(WORK REQUIRED)
Using the data below, determine the number of lines that include the string "cone". Write only that number.

[THE DATA]

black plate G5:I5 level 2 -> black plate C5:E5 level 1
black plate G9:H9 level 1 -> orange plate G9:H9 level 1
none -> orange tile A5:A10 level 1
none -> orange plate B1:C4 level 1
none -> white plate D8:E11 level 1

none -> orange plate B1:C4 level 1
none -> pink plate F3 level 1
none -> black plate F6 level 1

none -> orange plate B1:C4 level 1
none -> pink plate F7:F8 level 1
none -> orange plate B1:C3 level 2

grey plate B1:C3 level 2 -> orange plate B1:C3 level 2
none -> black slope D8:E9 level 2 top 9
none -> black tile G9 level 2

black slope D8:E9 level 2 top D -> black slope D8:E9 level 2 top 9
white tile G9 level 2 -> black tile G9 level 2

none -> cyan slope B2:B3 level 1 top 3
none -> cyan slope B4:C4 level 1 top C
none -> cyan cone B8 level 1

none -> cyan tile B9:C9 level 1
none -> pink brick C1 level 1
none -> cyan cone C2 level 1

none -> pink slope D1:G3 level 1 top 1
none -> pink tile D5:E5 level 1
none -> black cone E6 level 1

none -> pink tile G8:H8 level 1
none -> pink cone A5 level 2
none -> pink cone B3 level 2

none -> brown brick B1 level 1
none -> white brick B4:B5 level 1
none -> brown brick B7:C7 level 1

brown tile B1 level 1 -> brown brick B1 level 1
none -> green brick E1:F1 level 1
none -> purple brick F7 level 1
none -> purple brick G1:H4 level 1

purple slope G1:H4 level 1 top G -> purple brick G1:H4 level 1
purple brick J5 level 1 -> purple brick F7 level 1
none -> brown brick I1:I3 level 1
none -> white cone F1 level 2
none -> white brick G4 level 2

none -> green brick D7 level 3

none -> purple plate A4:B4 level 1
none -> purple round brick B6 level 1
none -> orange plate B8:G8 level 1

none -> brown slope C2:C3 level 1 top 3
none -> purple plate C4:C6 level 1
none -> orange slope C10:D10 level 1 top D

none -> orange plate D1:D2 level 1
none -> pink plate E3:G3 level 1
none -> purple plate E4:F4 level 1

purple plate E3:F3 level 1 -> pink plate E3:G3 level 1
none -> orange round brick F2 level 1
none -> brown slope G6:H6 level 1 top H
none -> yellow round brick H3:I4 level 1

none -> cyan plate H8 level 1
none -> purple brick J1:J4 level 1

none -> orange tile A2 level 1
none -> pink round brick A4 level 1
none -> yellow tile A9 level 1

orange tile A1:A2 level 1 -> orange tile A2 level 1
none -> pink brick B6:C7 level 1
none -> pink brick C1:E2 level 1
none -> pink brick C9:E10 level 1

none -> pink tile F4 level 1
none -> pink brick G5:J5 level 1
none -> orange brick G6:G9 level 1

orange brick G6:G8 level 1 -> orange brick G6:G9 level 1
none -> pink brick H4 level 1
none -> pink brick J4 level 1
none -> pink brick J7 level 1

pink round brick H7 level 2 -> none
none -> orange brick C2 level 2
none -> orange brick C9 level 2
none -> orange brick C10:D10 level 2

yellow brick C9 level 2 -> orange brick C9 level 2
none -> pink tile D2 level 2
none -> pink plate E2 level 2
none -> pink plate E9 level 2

[/THE DATA]

(RESPONSE BOX)
6